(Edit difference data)
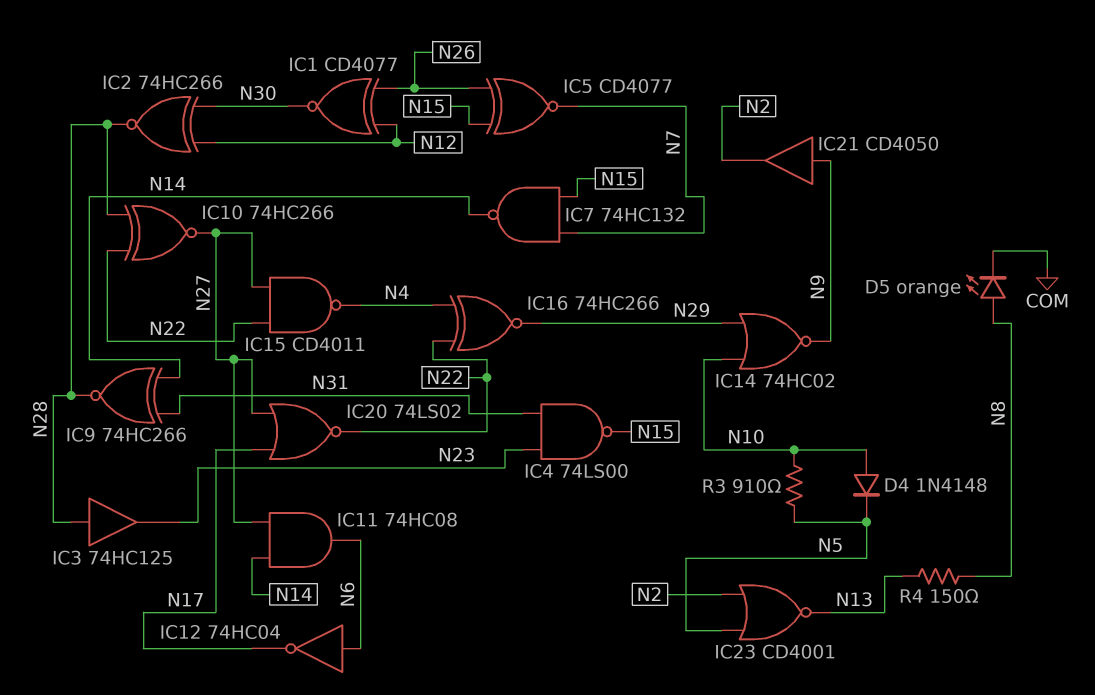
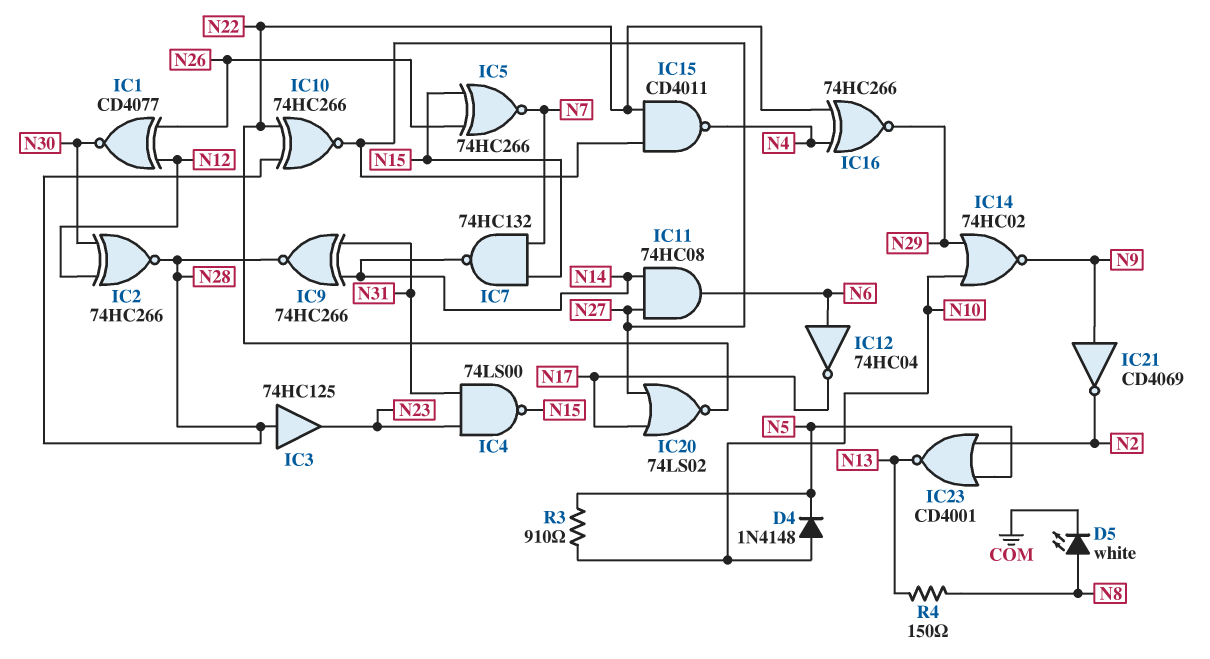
D5: LED orange (A N8, K COM) -> LED white (A N8, K COM)
IC5: XNOR CD4077 (in N15, in N26, out N7) -> XNOR 74HC266 (in N15, in N26, out N7)
IC21: buffer CD4050 (in N9, out N2) -> NOT CD4069 (in N9, out N2)

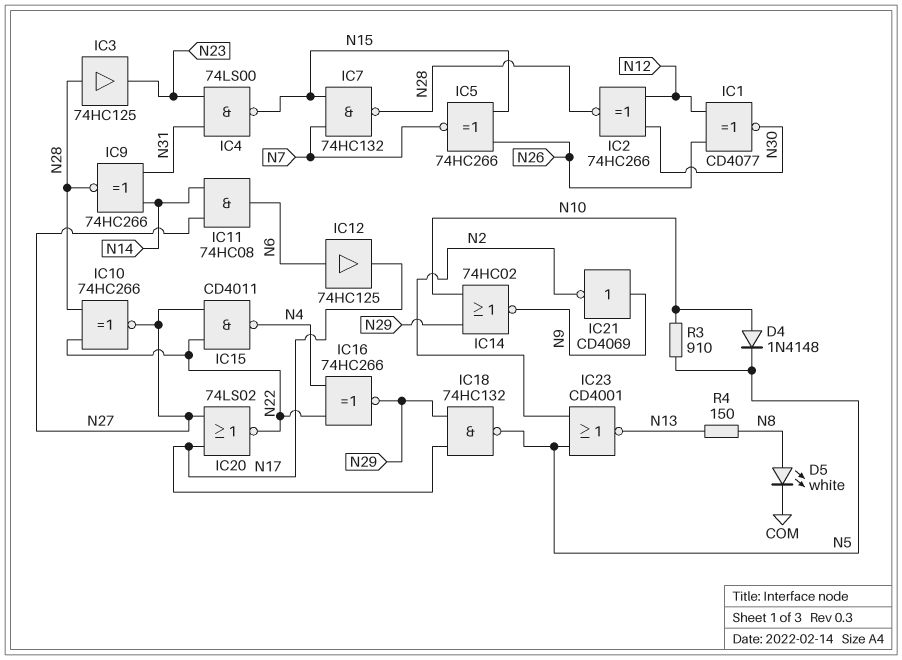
IC7: NAND 74HC132 (in N7, in N15, out N14) -> NAND 74HC132 (in N7, in N15, out N28)
IC12: NOT 74HC04 (in N6, out N17) -> buffer 74HC125 (in N6, out N17)
IC18: none -> NAND 74HC132 (in N17, in N29, out N5)

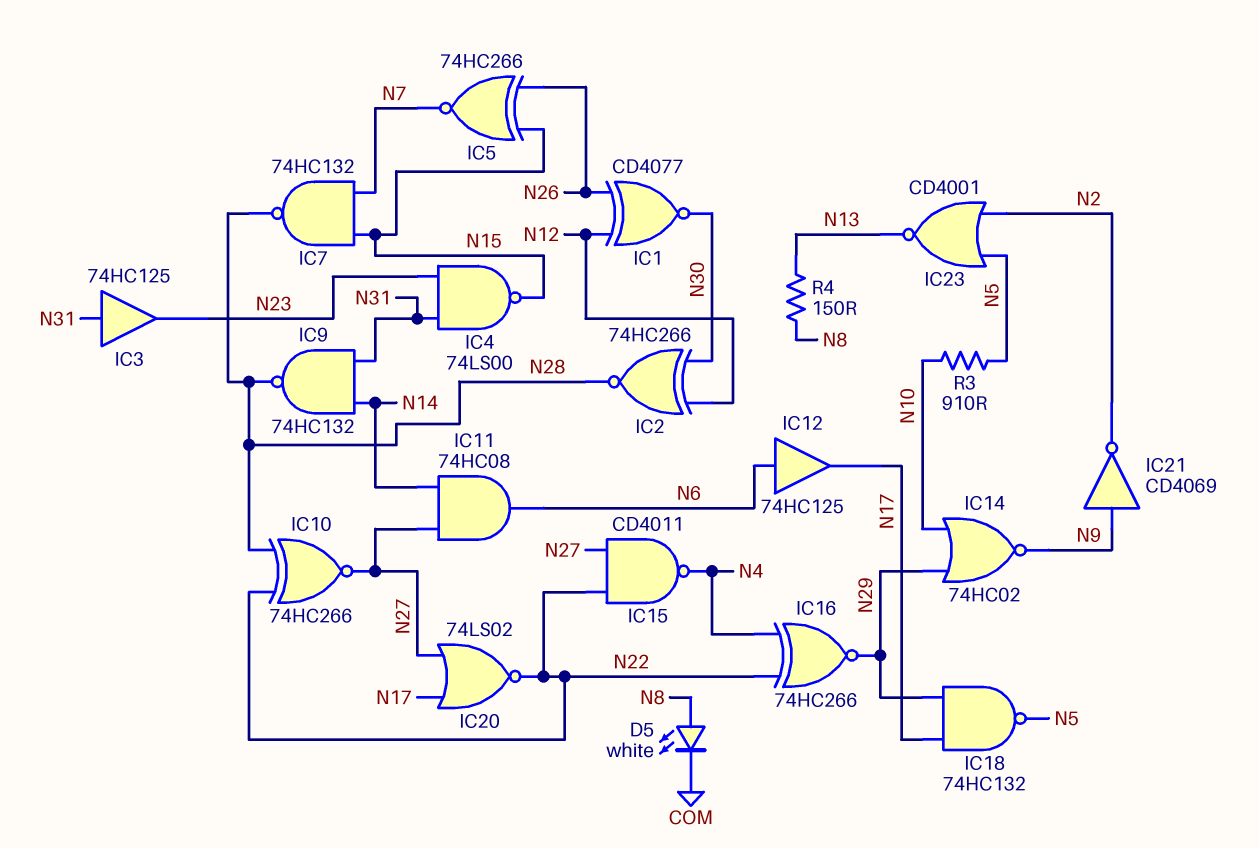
D4: diode 1N4148 (A N10, K N5) -> none
IC3: buffer 74HC125 (in N28, out N23) -> buffer 74HC125 (in N31, out N23)
IC9: XNOR 74HC266 (in N14, in N31, out N28) -> NAND 74HC132 (in N14, in N31, out N28)

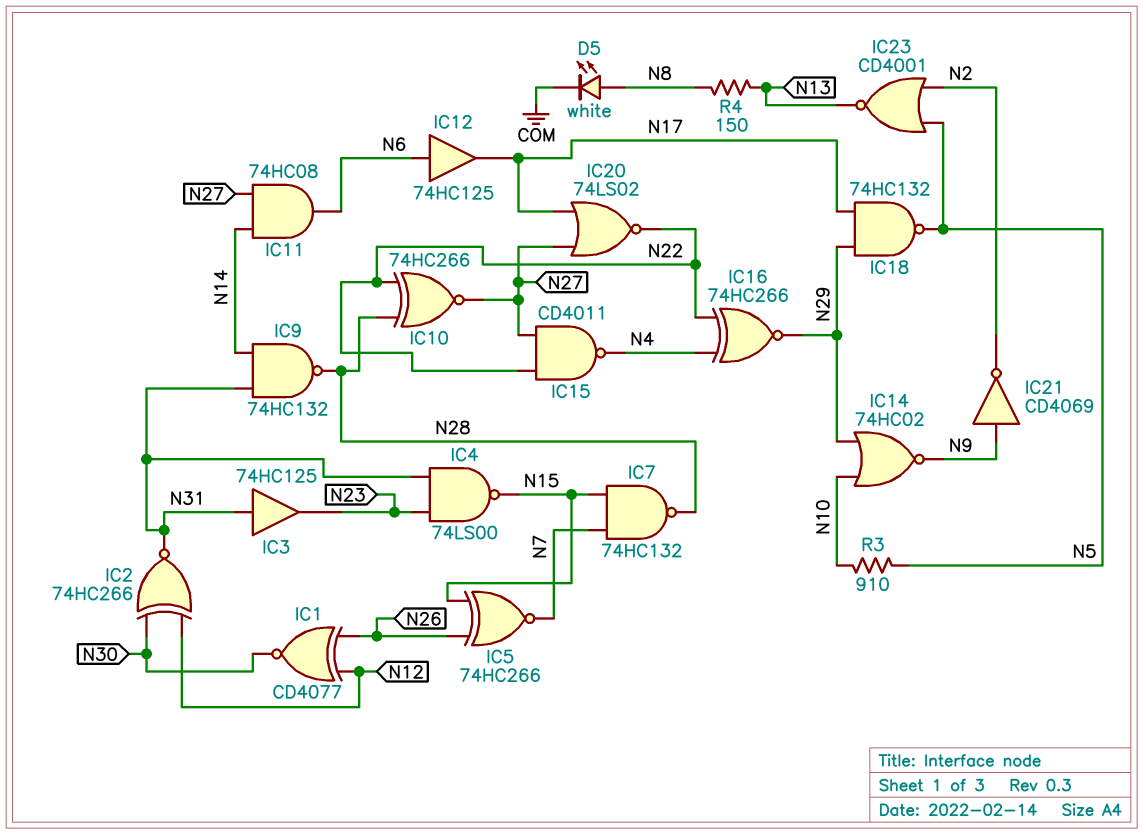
IC2: XNOR 74HC266 (in N12, in N30, out N28) -> XNOR 74HC266 (in N12, in N30, out N31)

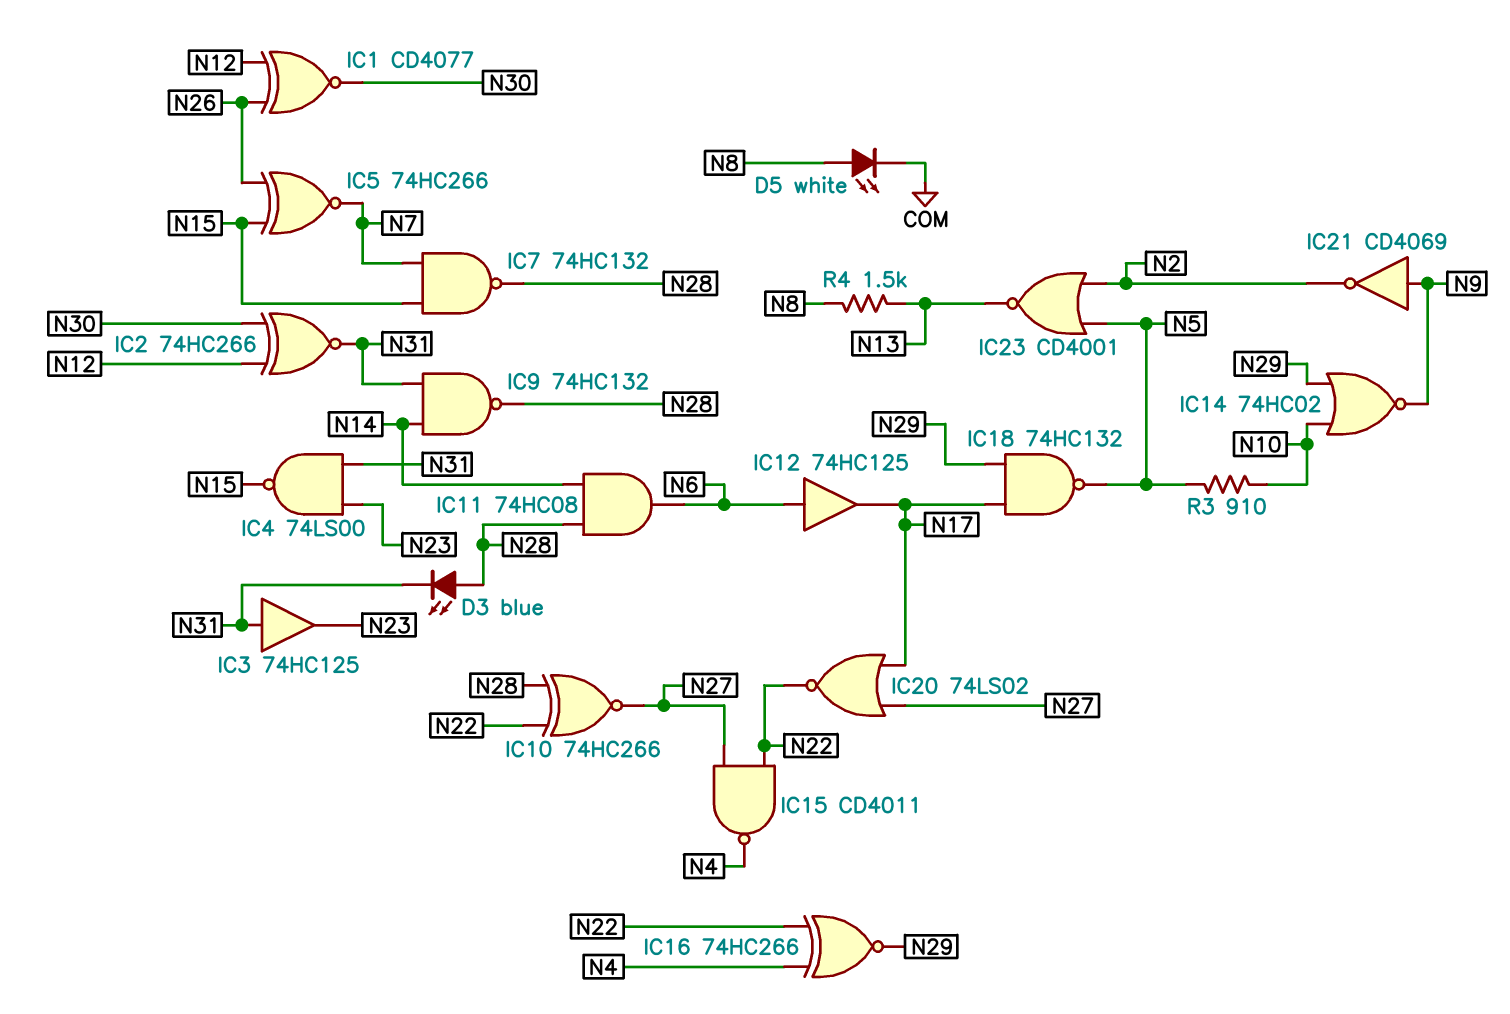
D3: none -> LED blue (A N28, K N31)
IC11: AND 74HC08 (in N14, in N27, out N6) -> AND 74HC08 (in N14, in N28, out N6)
R4: 150 (N8, N13) -> 1.5k (N8, N13)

WORK INSTRUCTION
All that is wanted is each line, word for word, from the first line of the data to the one holding "IC12: NOT 74HC04", with the pictures left out.

ANSWER BOX
D5: LED orange (A N8, K COM) -> LED white (A N8, K COM)
IC5: XNOR CD4077 (in N15, in N26, out N7) -> XNOR 74HC266 (in N15, in N26, out N7)
IC21: buffer CD4050 (in N9, out N2) -> NOT CD4069 (in N9, out N2)

IC7: NAND 74HC132 (in N7, in N15, out N14) -> NAND 74HC132 (in N7, in N15, out N28)
IC12: NOT 74HC04 (in N6, out N17) -> buffer 74HC125 (in N6, out N17)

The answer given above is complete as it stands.